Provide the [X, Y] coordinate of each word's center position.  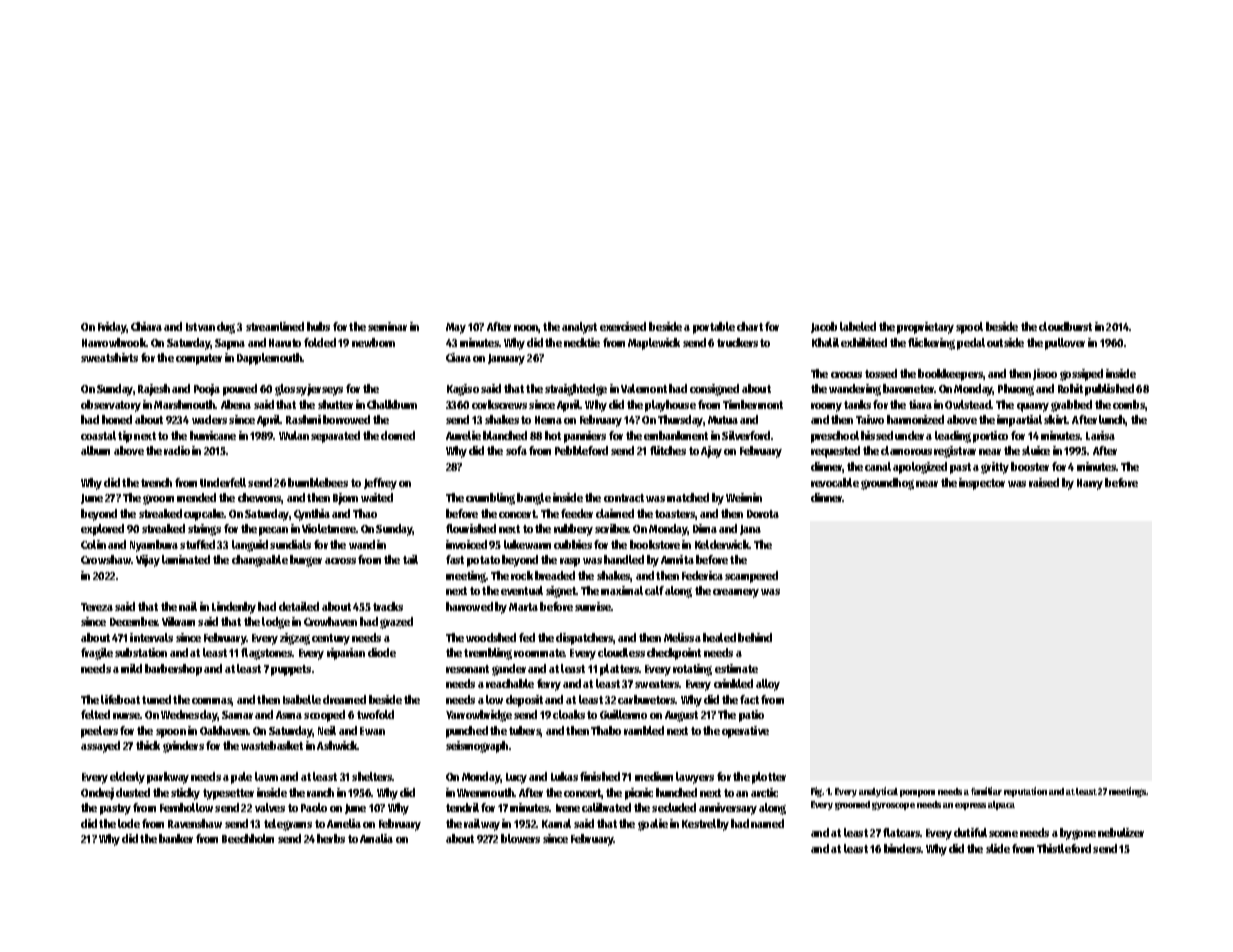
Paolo [314, 807]
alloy [768, 685]
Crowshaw [106, 559]
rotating [692, 670]
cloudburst [1065, 326]
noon [526, 328]
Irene [568, 808]
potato [483, 561]
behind [755, 637]
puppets [291, 670]
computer [199, 359]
■ ■ ■
■ Problem description:
Starting at the line containing "rotating [692, 670]" and ending at the last line, express those lines as a two-column CSV with the headers text and location. Give one row per line, with each value in its own quoted field and any line breaks replaced by spaces.

■ Solution to the problem:
text,location
"rotating","[692, 670]"
"cloudburst","[1065, 326]"
"noon","[526, 328]"
"Irene","[568, 808]"
"potato","[483, 561]"
"behind","[755, 637]"
"puppets","[291, 670]"
"computer","[199, 359]"